- **Activity**:
Return the following from the records below: each line, word for word, starting with the line that contains "JP2 pin 3: N011 -> N006" and going on through the line that contains "C3: 22uF (plus N_21, minus N_24) -> none", with nothing outside that range.

- **Data listing**:

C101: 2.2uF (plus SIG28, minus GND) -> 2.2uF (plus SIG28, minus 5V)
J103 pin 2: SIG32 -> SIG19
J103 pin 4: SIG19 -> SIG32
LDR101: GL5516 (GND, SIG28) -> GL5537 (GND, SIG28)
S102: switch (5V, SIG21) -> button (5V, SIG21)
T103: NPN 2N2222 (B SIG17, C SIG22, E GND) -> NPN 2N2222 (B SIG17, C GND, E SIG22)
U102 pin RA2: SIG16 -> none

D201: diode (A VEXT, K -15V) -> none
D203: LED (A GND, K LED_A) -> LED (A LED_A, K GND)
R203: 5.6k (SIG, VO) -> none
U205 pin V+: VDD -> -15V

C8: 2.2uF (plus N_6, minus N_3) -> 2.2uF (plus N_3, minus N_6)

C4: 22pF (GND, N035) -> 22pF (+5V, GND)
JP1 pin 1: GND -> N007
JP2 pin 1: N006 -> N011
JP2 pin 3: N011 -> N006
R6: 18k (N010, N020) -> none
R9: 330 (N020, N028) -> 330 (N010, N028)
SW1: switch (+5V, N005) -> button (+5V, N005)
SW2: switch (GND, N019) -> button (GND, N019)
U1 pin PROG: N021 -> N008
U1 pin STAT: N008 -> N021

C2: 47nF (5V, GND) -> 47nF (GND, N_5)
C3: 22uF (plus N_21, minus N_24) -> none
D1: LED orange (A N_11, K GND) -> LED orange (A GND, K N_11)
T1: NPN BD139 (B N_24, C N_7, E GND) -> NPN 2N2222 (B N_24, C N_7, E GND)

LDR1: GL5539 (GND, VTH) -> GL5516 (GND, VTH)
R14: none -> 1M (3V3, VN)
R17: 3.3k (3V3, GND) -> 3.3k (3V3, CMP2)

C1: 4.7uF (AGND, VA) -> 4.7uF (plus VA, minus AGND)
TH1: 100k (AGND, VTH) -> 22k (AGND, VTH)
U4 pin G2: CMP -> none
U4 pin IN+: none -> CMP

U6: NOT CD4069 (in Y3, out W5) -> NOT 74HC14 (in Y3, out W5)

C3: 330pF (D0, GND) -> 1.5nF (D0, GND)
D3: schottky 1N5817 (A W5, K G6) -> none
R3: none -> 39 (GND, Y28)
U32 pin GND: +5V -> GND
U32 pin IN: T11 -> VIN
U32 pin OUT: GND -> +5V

- **Exercise output**:
JP2 pin 3: N011 -> N006
R6: 18k (N010, N020) -> none
R9: 330 (N020, N028) -> 330 (N010, N028)
SW1: switch (+5V, N005) -> button (+5V, N005)
SW2: switch (GND, N019) -> button (GND, N019)
U1 pin PROG: N021 -> N008
U1 pin STAT: N008 -> N021

C2: 47nF (5V, GND) -> 47nF (GND, N_5)
C3: 22uF (plus N_21, minus N_24) -> none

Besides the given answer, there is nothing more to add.